**Your assignment:**
Would you repeat exactly the part of the listing below that runs from the line containing "D103: schottky BAT54" down to the line containing "U101: MT3608 -> SX1308", inclusive, and nothing else?

**Information given:**
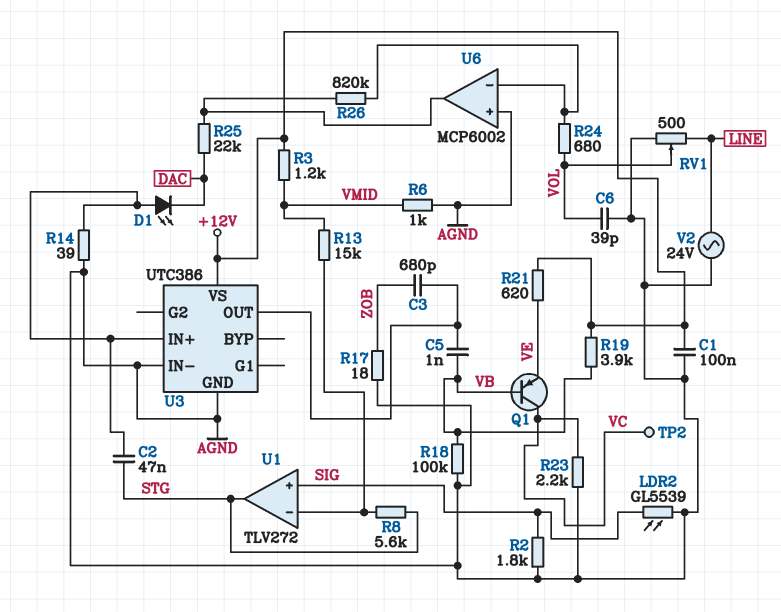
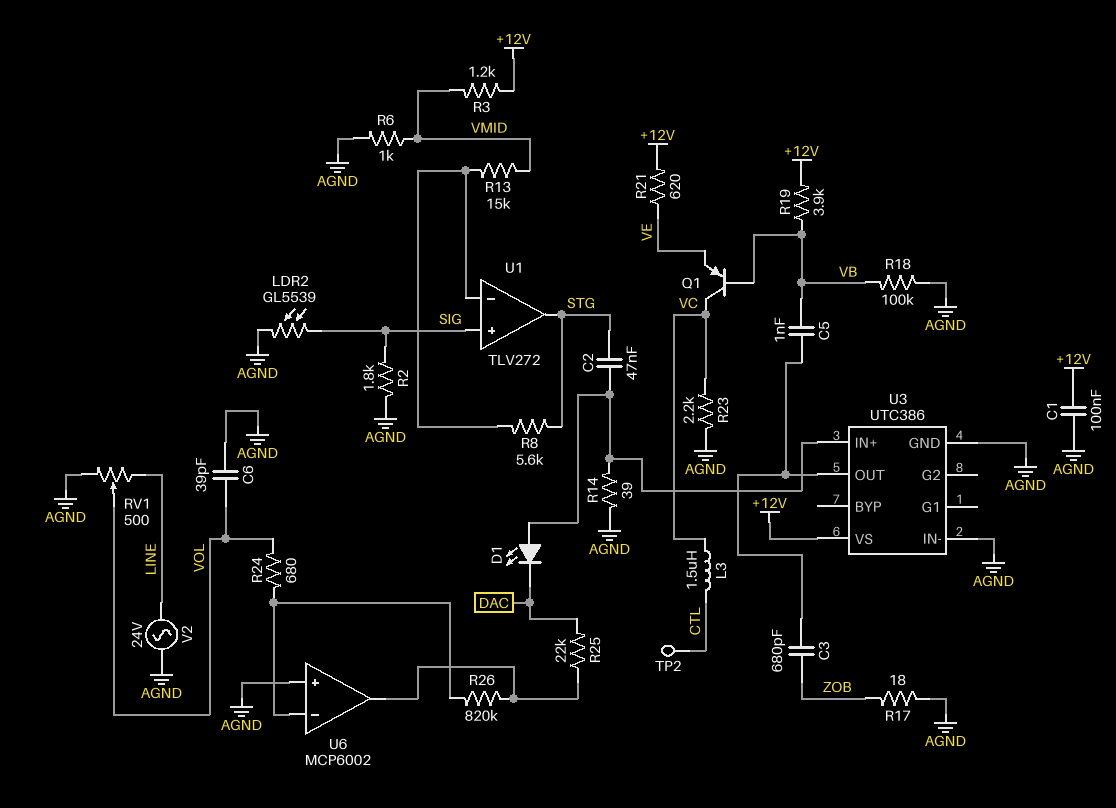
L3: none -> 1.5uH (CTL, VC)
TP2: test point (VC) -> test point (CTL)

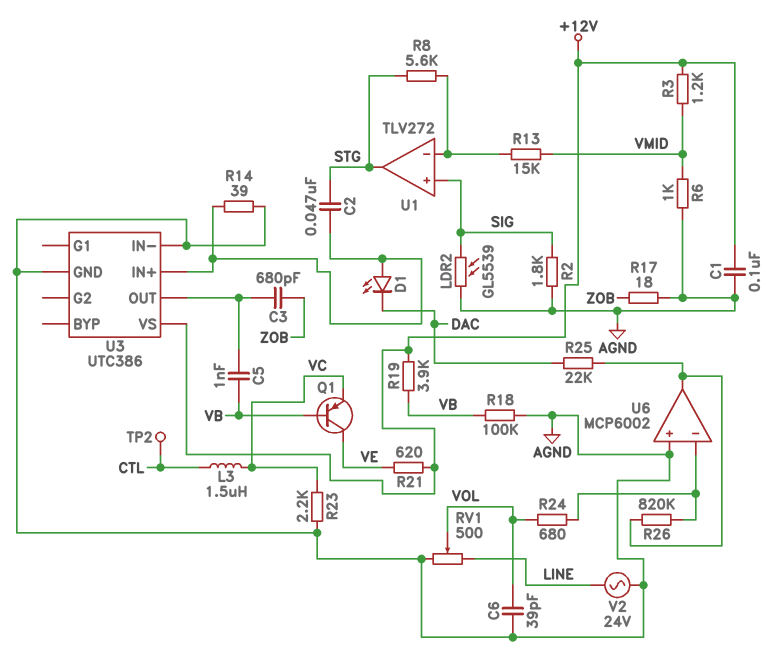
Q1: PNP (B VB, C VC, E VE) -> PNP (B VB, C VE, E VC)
==
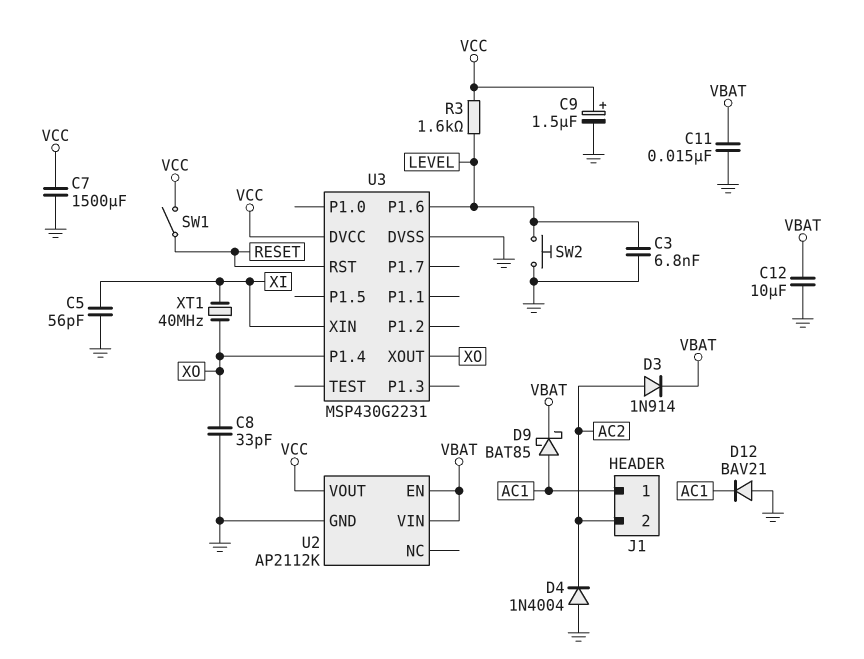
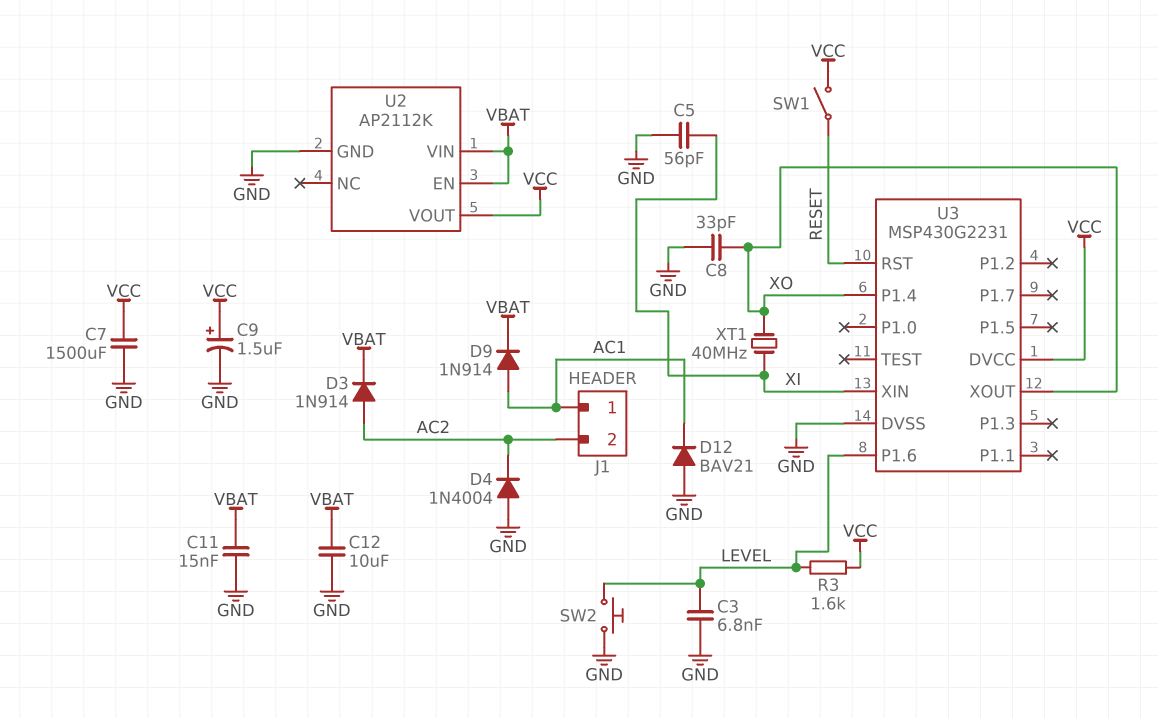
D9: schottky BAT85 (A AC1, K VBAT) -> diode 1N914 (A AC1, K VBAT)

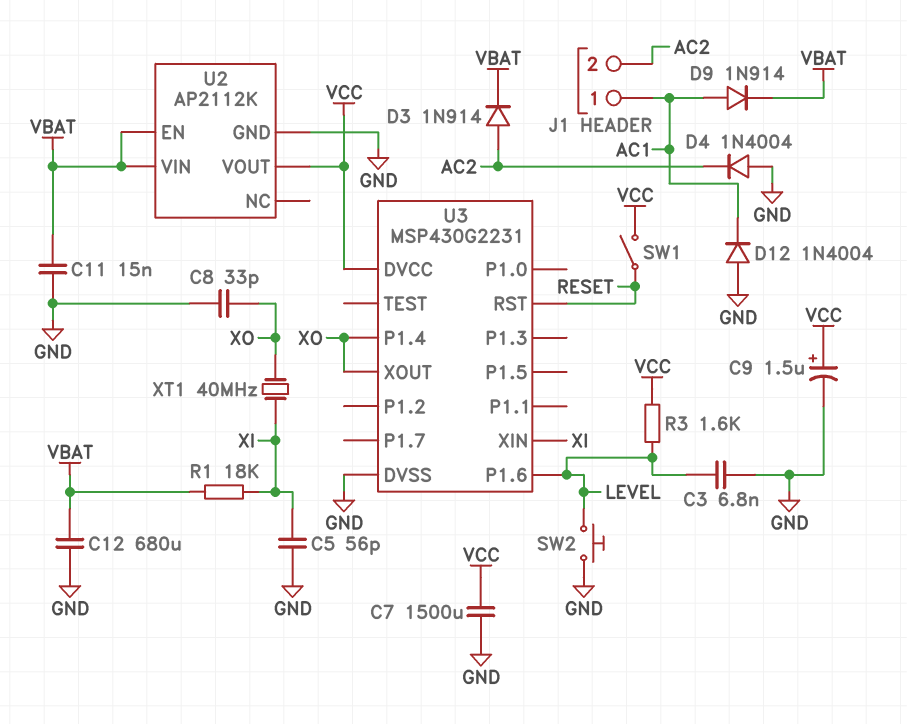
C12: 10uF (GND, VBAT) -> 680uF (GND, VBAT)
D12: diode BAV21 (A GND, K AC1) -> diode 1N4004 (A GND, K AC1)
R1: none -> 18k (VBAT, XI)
---
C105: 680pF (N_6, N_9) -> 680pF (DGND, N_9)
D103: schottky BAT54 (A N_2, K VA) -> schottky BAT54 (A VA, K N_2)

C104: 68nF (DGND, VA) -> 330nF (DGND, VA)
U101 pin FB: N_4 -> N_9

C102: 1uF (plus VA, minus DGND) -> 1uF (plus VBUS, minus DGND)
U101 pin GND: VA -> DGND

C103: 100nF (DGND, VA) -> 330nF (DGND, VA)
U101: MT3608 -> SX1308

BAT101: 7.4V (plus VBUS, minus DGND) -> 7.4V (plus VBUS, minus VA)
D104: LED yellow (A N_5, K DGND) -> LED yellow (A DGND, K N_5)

**Solution:**
D103: schottky BAT54 (A N_2, K VA) -> schottky BAT54 (A VA, K N_2)

C104: 68nF (DGND, VA) -> 330nF (DGND, VA)
U101 pin FB: N_4 -> N_9

C102: 1uF (plus VA, minus DGND) -> 1uF (plus VBUS, minus DGND)
U101 pin GND: VA -> DGND

C103: 100nF (DGND, VA) -> 330nF (DGND, VA)
U101: MT3608 -> SX1308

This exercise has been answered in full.